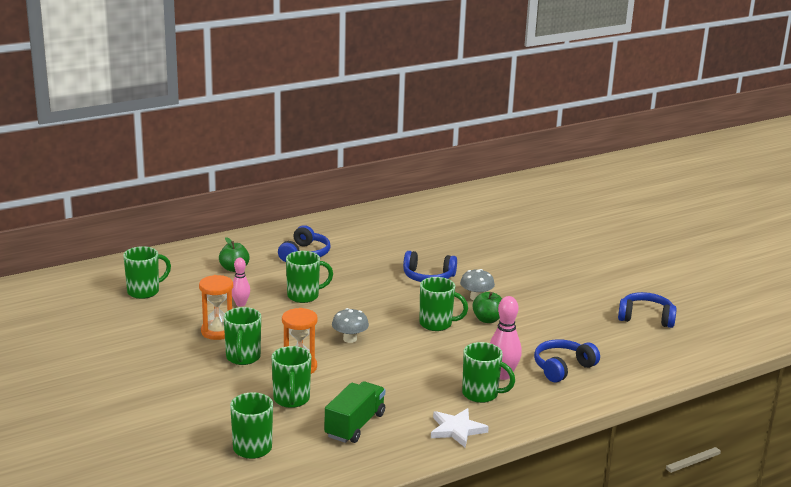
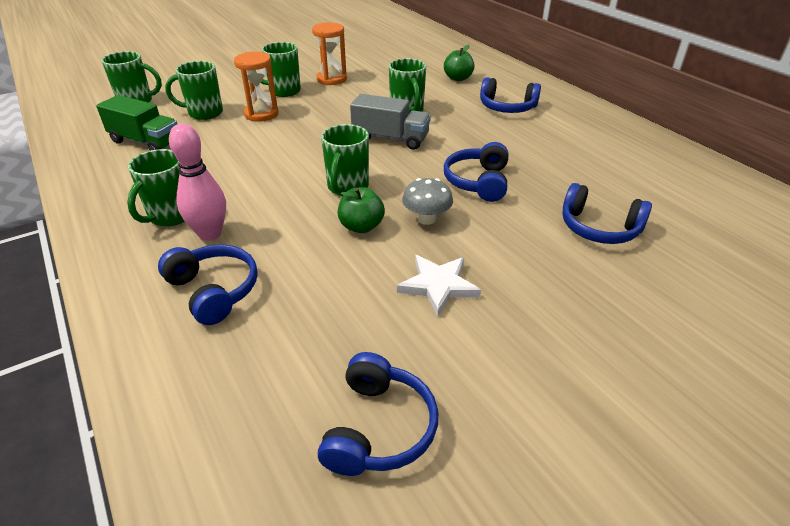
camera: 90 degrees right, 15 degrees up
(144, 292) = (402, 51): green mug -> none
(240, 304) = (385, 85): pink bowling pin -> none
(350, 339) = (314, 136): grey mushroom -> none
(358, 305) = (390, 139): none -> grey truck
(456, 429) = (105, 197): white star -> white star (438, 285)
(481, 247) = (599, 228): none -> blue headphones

...

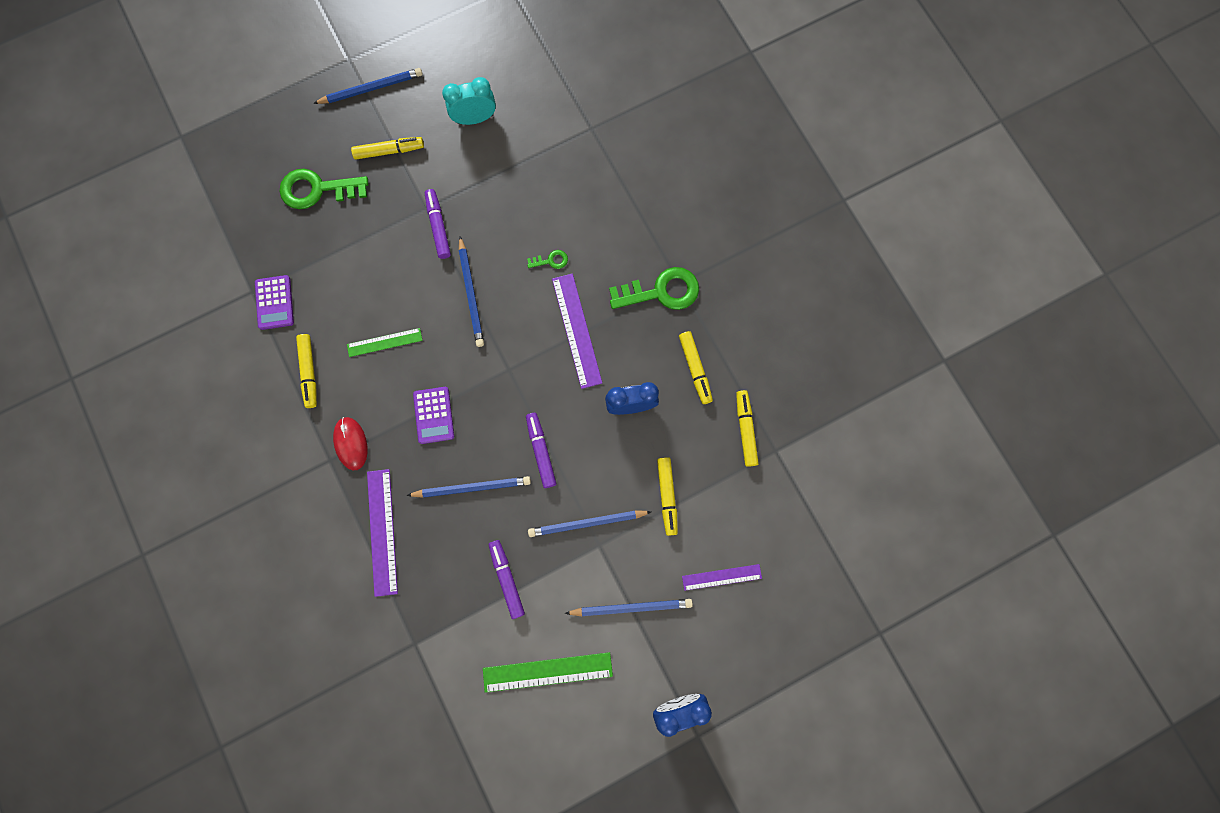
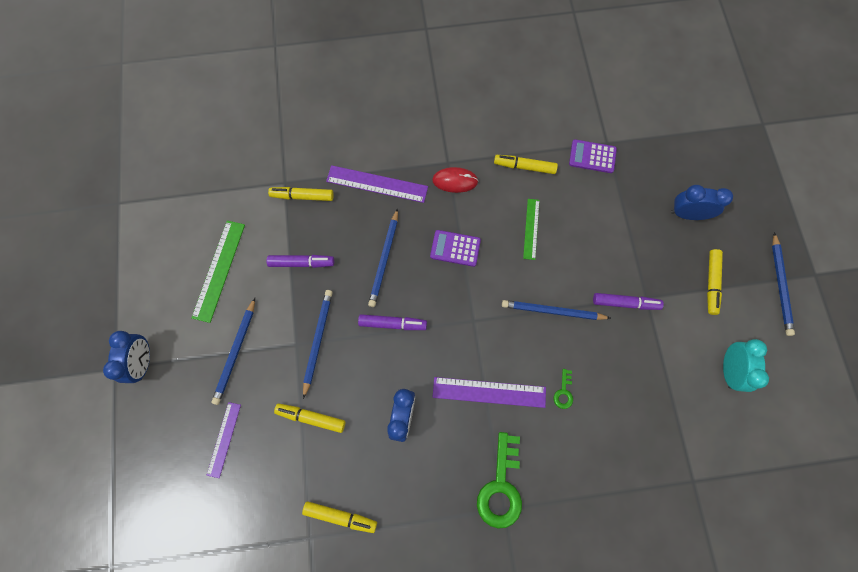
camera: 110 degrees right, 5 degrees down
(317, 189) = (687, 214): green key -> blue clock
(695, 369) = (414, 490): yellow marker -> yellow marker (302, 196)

● **What is expected**: Each line in the data where the string "degrees" occurs should be identified and copied.

● **Finished task**:
camera: 90 degrees right, 15 degrees up
camera: 110 degrees right, 5 degrees down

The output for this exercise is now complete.